• **Data for analysis**:
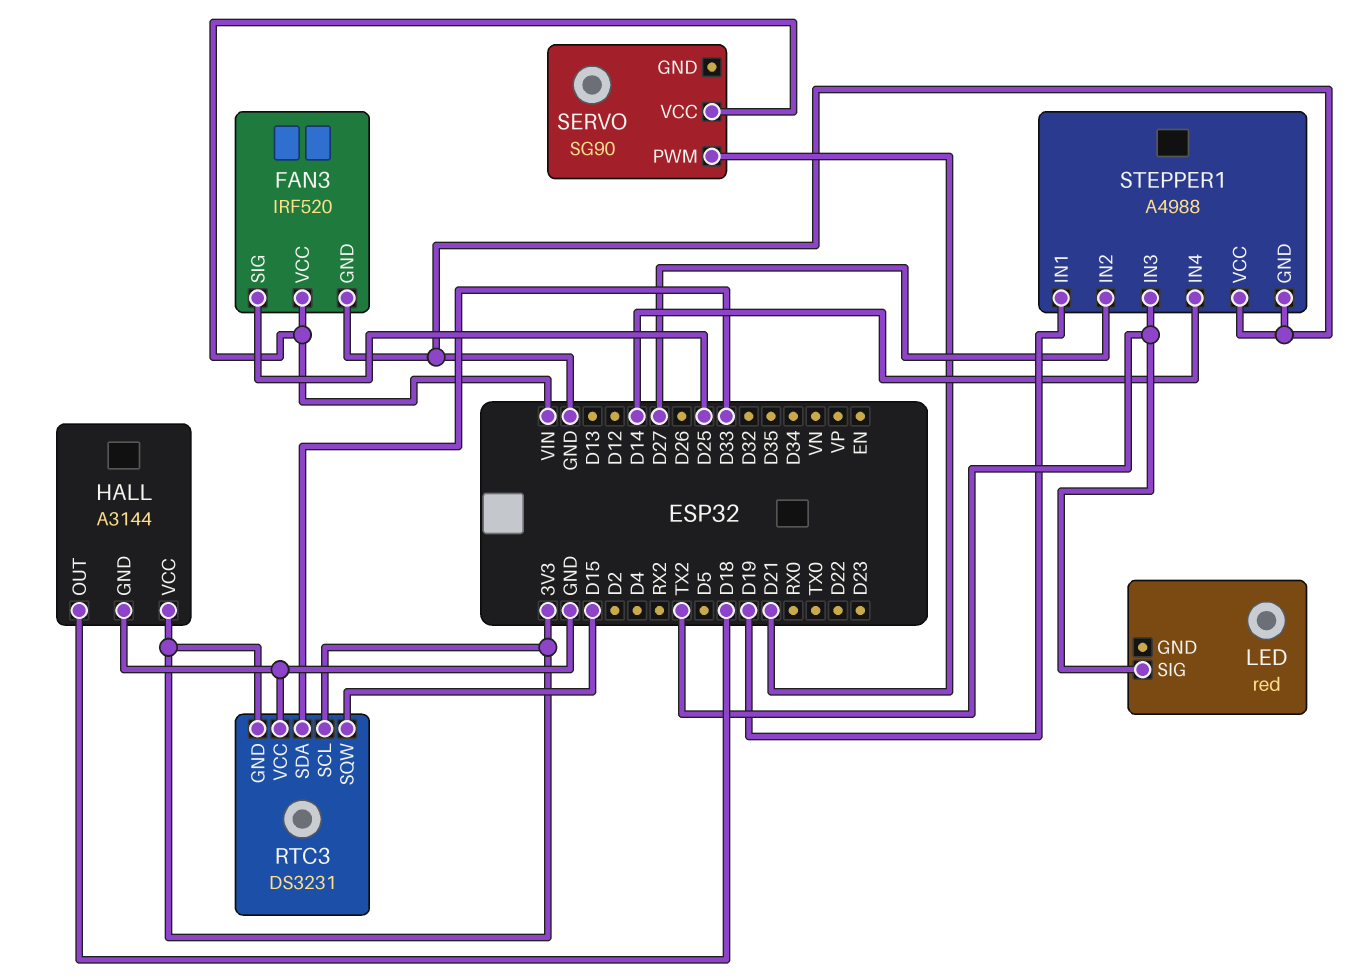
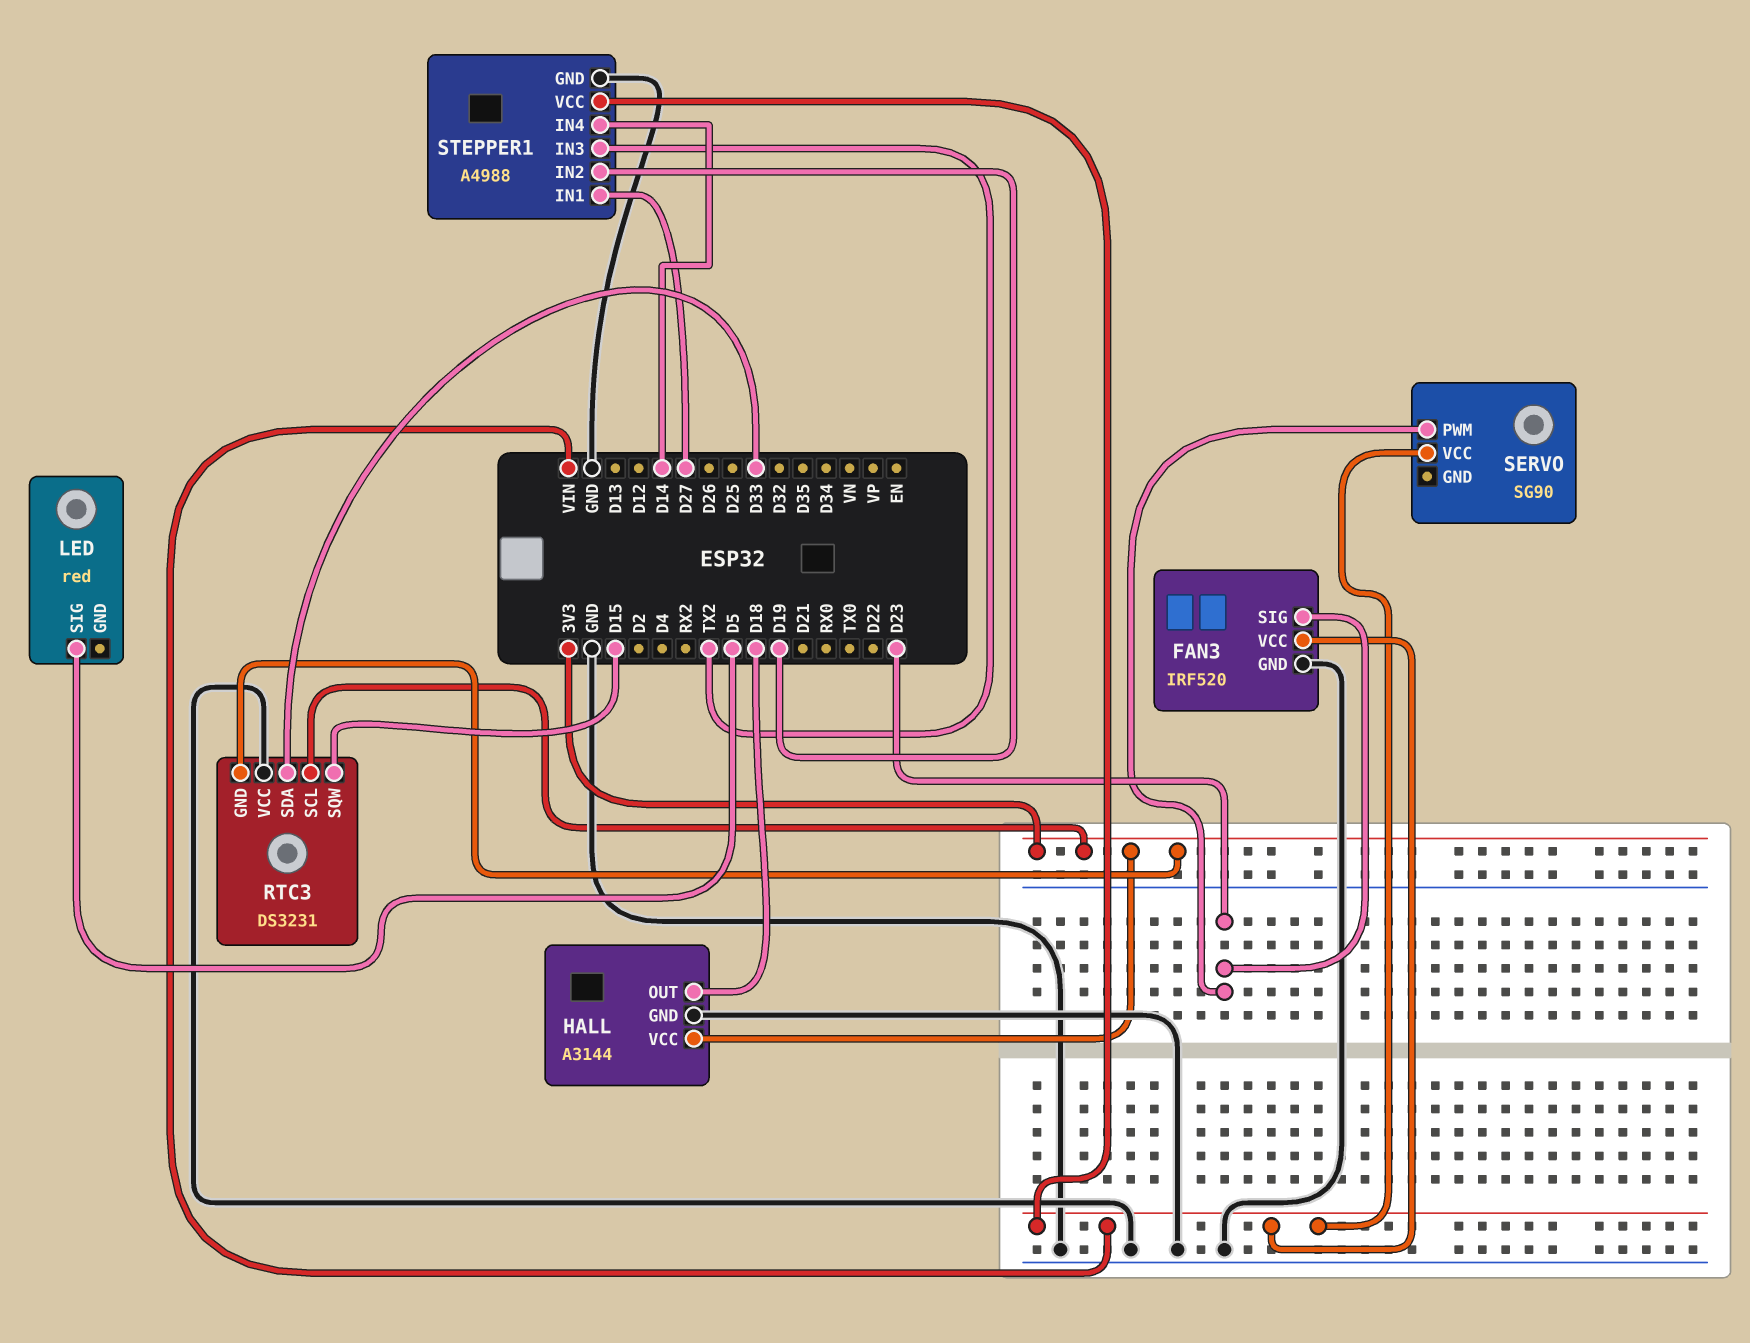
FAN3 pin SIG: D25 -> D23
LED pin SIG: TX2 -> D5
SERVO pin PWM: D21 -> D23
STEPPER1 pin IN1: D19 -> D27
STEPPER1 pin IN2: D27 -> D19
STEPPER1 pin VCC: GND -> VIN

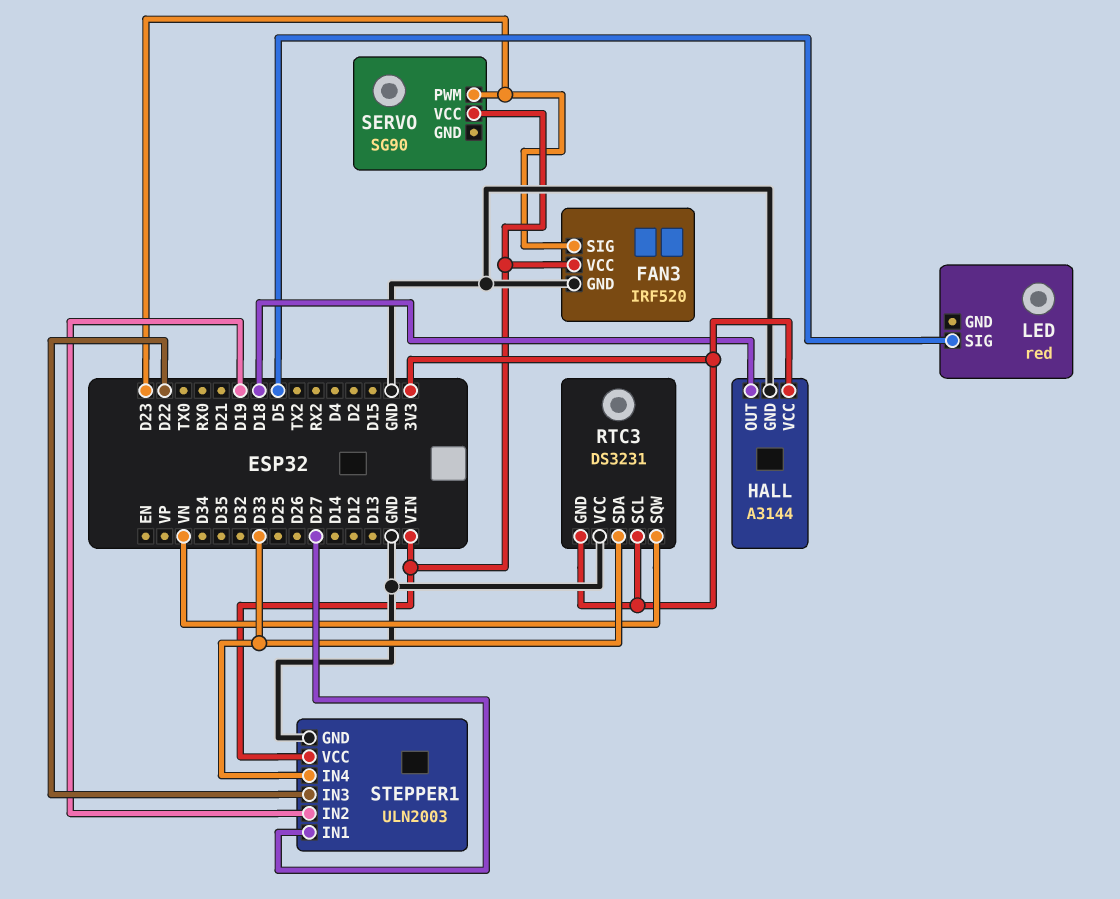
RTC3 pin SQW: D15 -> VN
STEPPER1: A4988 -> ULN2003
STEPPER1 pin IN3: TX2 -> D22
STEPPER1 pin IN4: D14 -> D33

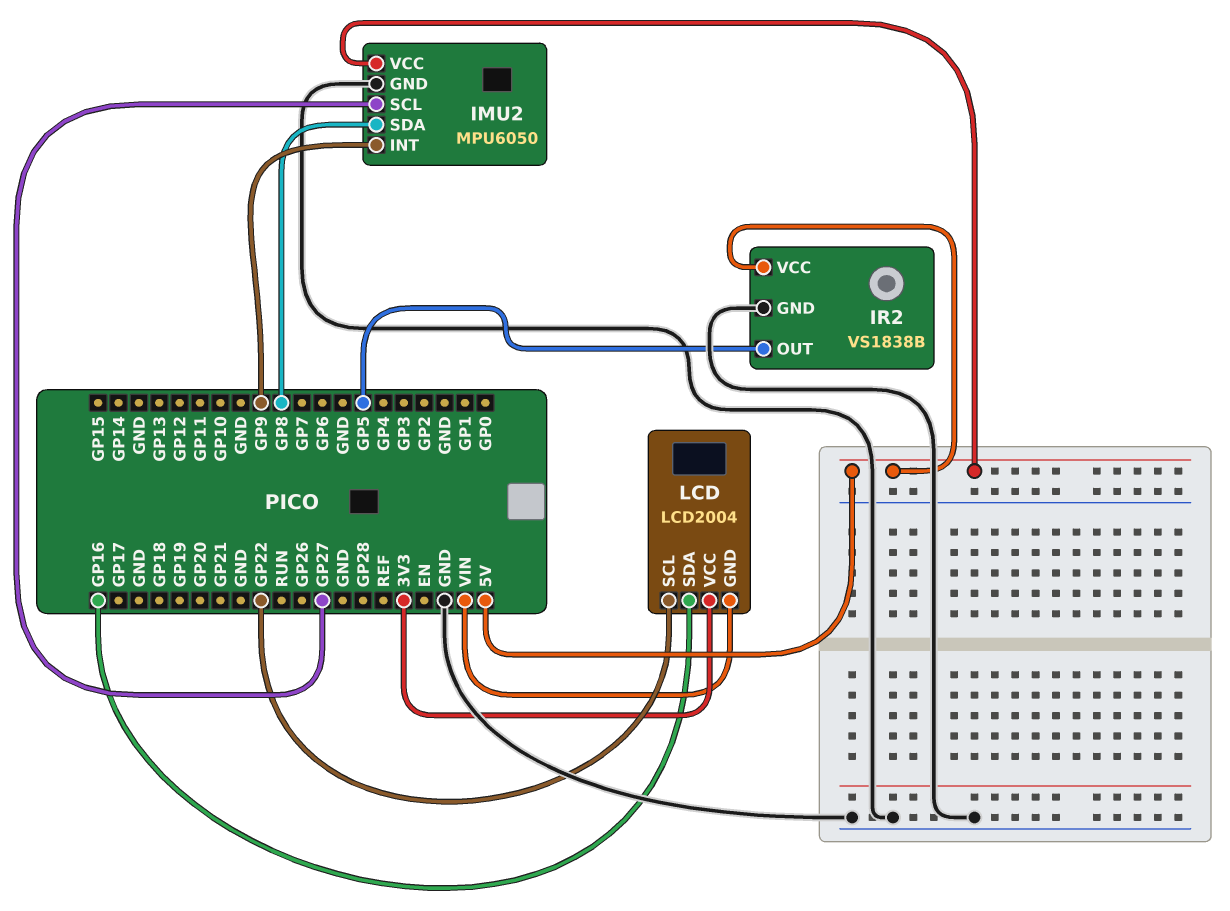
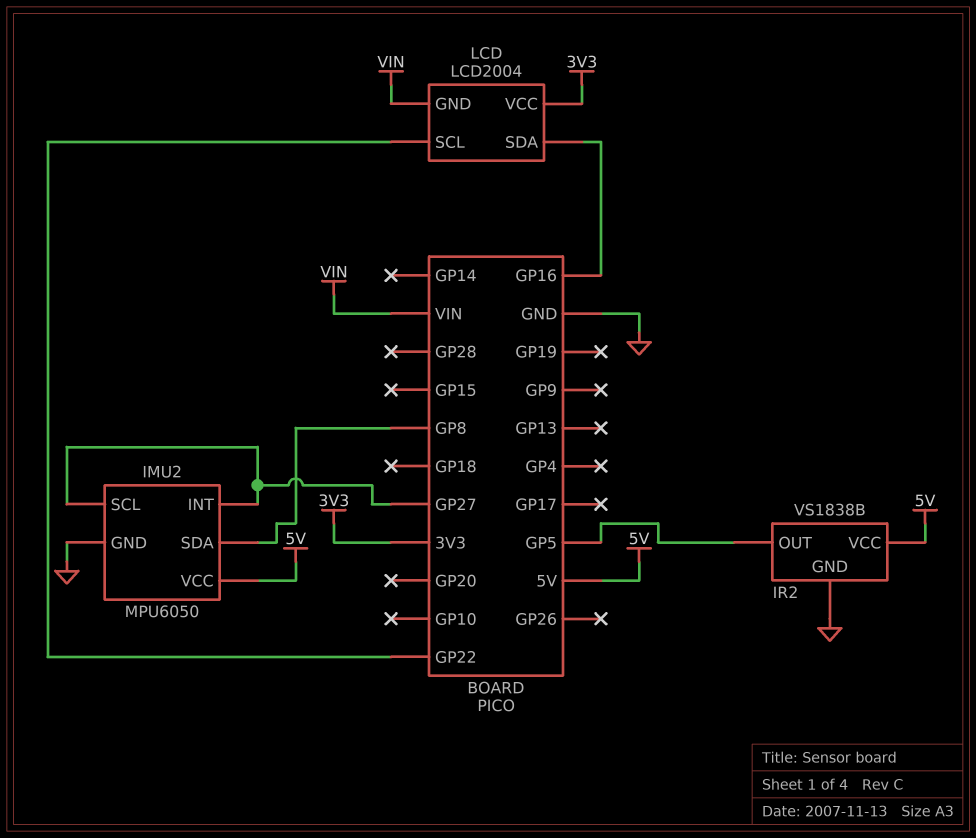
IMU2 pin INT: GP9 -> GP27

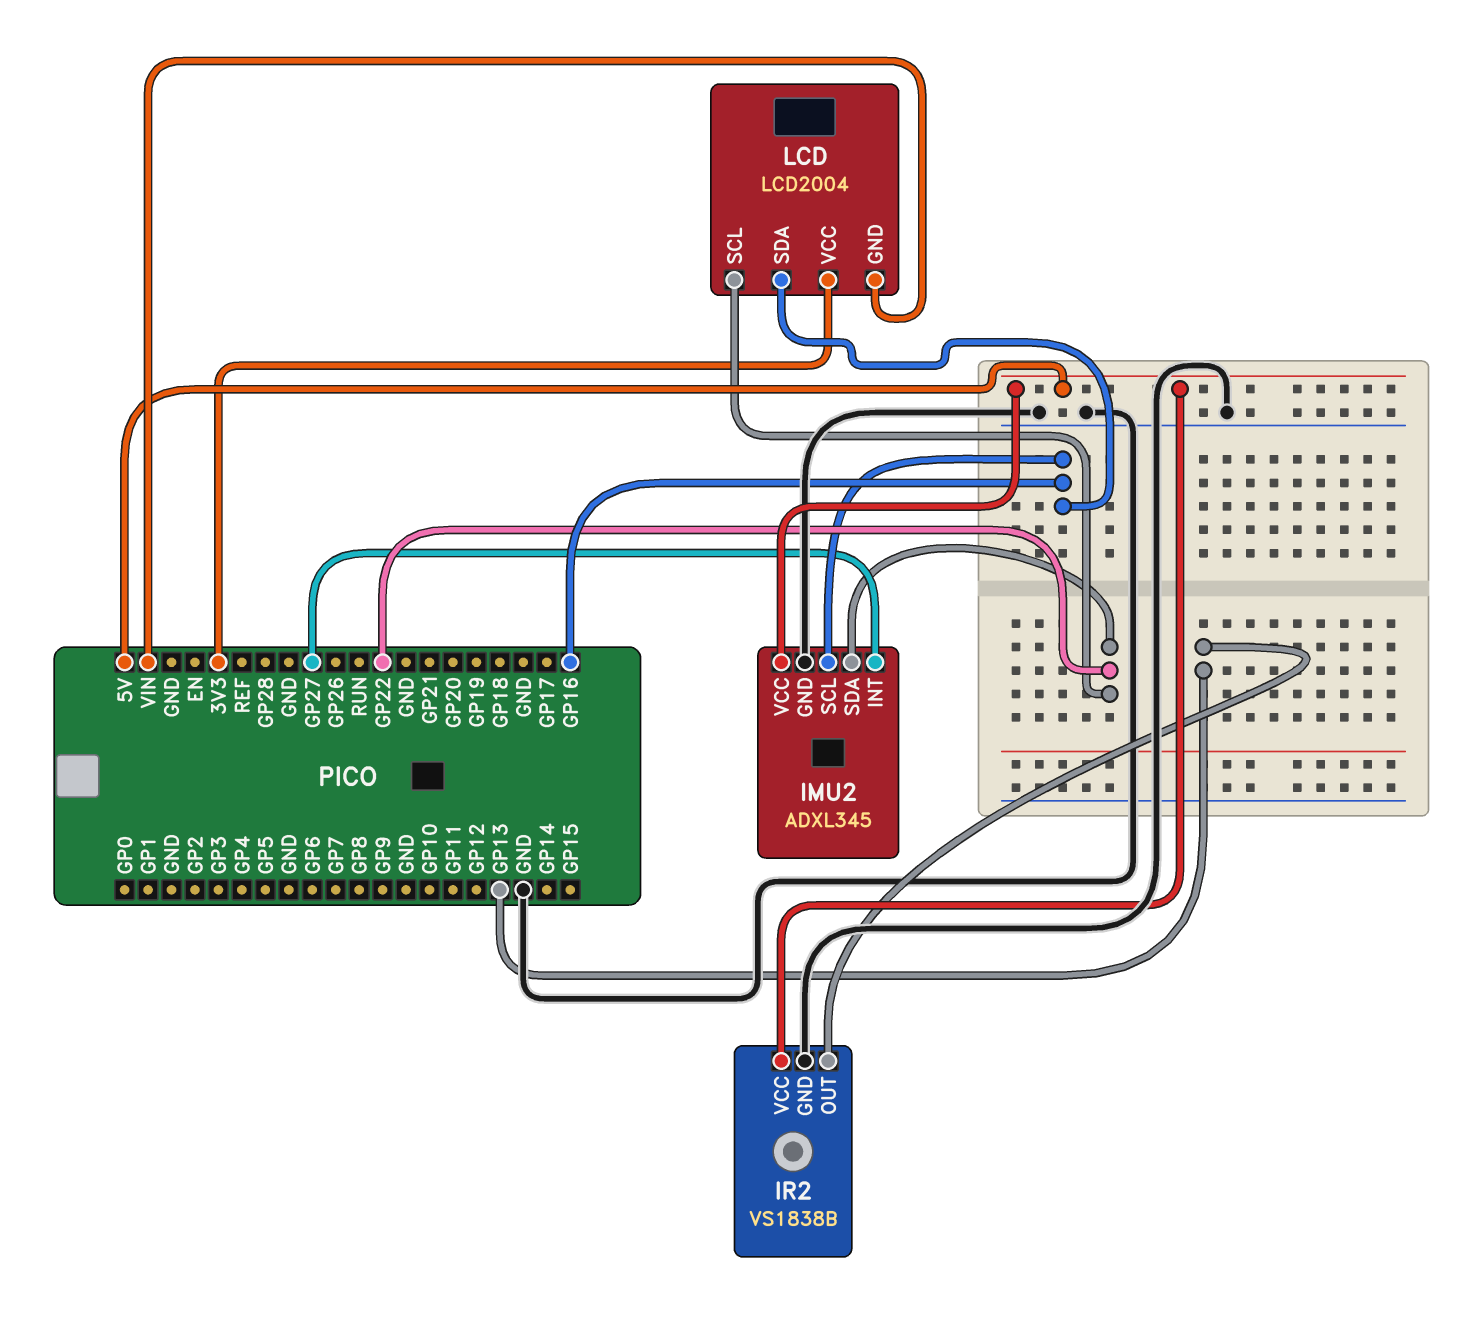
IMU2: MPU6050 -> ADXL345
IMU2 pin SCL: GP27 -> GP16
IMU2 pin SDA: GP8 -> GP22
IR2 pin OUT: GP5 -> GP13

• **Exercise**: This exercise calls for the lines from the one holding "IMU2 pin SCL: GP27 -> GP16" through the end of the entries, transcribed exactly and with nothing more.

• **Completed exercise**:
IMU2 pin SCL: GP27 -> GP16
IMU2 pin SDA: GP8 -> GP22
IR2 pin OUT: GP5 -> GP13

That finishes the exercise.